__TASK OBJECTIVE__. Starting at the line that contains "DRIVER1 pin IN2: D8 -> D7", transcribe each line exactly through the end of the data below, and skip any pictures.

__DATASET CONTENT__.
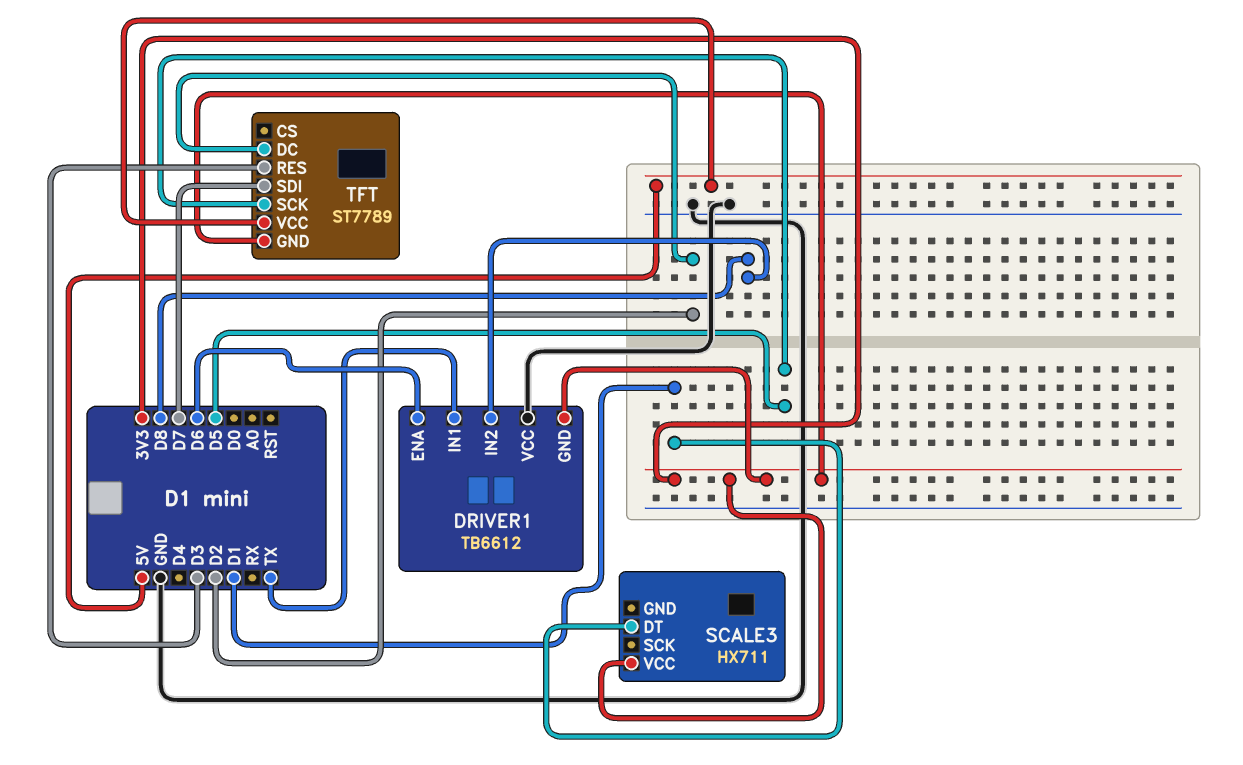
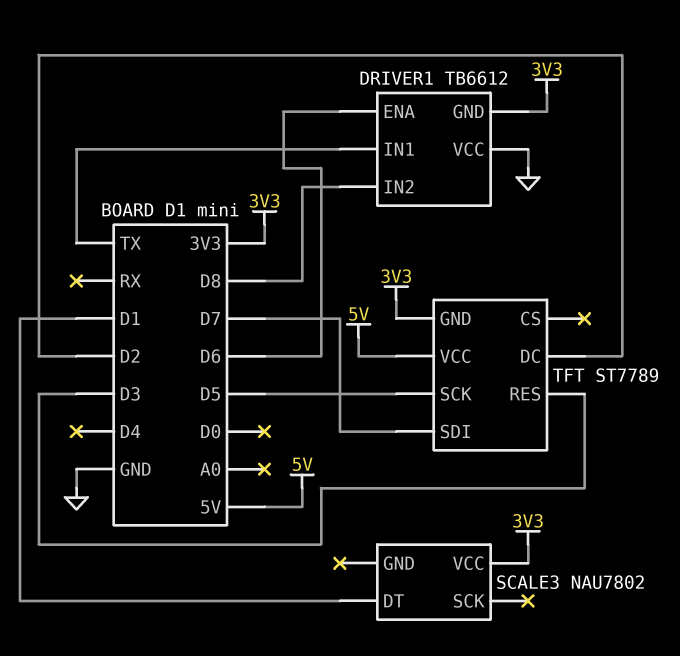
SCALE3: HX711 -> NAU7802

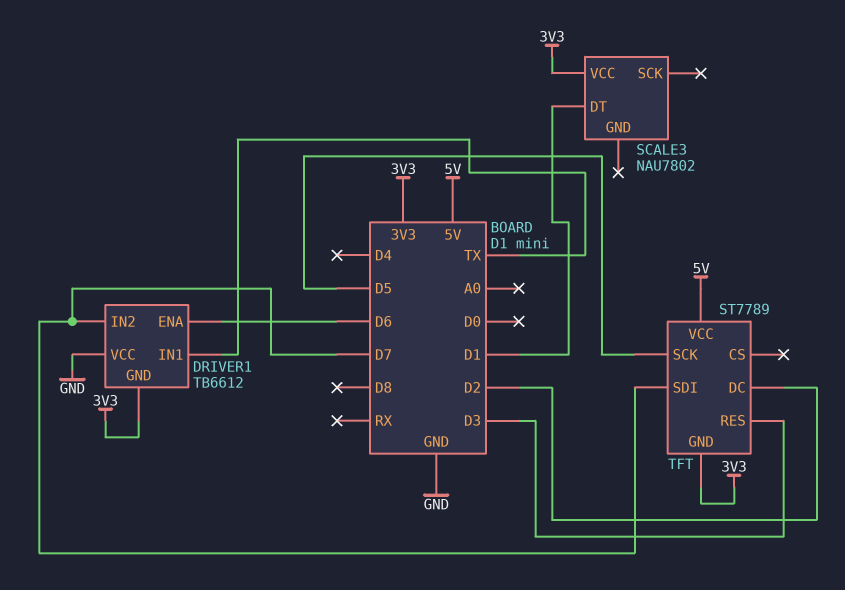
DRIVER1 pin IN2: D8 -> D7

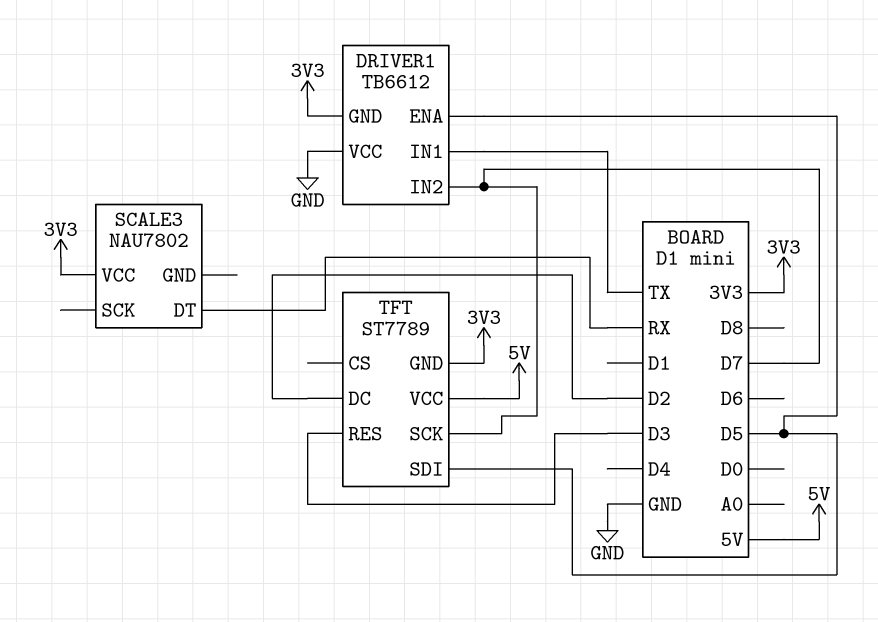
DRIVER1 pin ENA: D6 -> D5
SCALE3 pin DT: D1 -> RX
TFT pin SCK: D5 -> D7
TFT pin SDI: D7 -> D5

__WRITTEN SOLUTION__.
DRIVER1 pin IN2: D8 -> D7

DRIVER1 pin ENA: D6 -> D5
SCALE3 pin DT: D1 -> RX
TFT pin SCK: D5 -> D7
TFT pin SDI: D7 -> D5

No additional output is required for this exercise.